EXERCISE INSTRUCTIONS =
Please copy all the lines that follow, word for word.

RECORDS SUPPLIED =
★ ★ ★ ★ ★
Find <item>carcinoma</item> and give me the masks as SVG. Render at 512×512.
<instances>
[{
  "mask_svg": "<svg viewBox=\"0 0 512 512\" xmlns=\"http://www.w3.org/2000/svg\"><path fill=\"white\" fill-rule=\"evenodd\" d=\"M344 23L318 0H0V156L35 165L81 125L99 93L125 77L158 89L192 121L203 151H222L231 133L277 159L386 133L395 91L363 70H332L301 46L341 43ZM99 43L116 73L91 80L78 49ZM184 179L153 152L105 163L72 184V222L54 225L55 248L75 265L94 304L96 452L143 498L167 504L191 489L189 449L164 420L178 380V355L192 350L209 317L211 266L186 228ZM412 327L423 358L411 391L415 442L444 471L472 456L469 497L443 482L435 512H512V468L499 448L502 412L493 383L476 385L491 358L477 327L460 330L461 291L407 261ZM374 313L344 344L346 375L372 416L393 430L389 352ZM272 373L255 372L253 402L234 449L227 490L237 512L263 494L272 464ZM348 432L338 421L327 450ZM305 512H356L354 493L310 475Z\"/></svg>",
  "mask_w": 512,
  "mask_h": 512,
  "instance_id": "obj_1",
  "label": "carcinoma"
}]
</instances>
★ ★ ★ ★ ★
WRITTEN RESPONSE =
Find <item>carcinoma</item> and give me the masks as SVG. Render at 512×512.
<instances>
[{
  "mask_svg": "<svg viewBox=\"0 0 512 512\" xmlns=\"http://www.w3.org/2000/svg\"><path fill=\"white\" fill-rule=\"evenodd\" d=\"M344 23L318 0H0V156L35 165L81 125L99 93L125 77L158 89L192 121L203 151H222L231 133L277 159L386 133L395 91L363 70H332L301 46L341 43ZM99 43L116 73L91 80L78 49ZM184 179L153 152L105 163L72 184V222L54 225L55 248L75 265L94 304L96 452L143 498L167 504L191 489L189 449L164 420L178 380V355L192 350L209 317L211 266L186 228ZM412 327L423 358L411 391L415 442L444 471L472 456L469 497L443 482L435 512H512V468L499 448L502 412L493 383L476 385L491 358L477 327L460 330L461 291L407 261ZM374 313L344 344L346 375L372 416L393 430L389 352ZM272 373L255 372L253 402L234 449L227 490L237 512L263 494L272 464ZM348 432L338 421L327 450ZM305 512H356L354 493L310 475Z\"/></svg>",
  "mask_w": 512,
  "mask_h": 512,
  "instance_id": "obj_1",
  "label": "carcinoma"
}]
</instances>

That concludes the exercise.